DATA BLOCK:
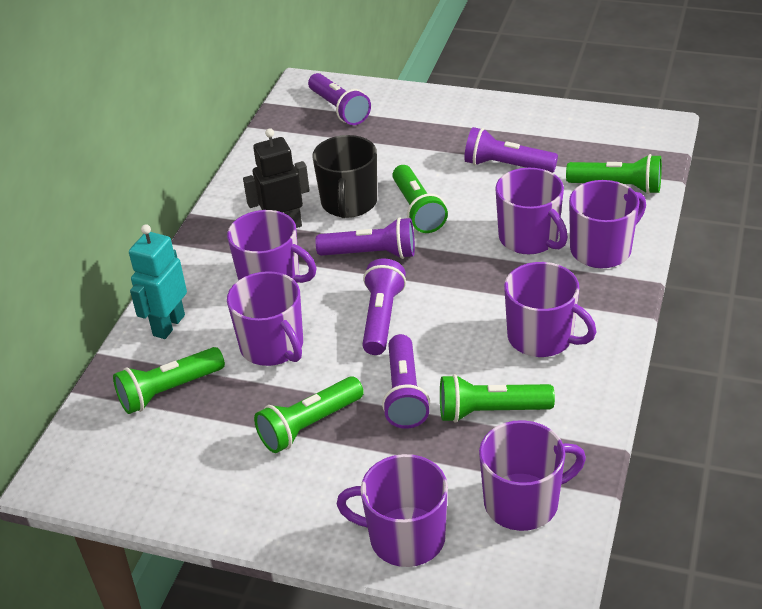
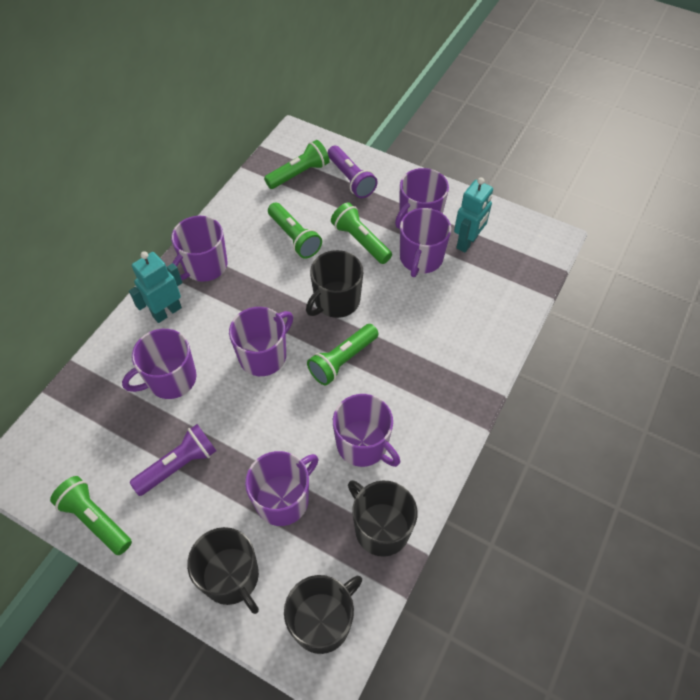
black mug: 1 -> 4
black robot: 1 -> 0
purple flashlight: 5 -> 2
turquoise robot: 1 -> 2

ASSIGNMENT: What is needed is the whole listing again, exactly as written, with the images left out.

RESPONSE AREA:
black mug: 1 -> 4
black robot: 1 -> 0
purple flashlight: 5 -> 2
turquoise robot: 1 -> 2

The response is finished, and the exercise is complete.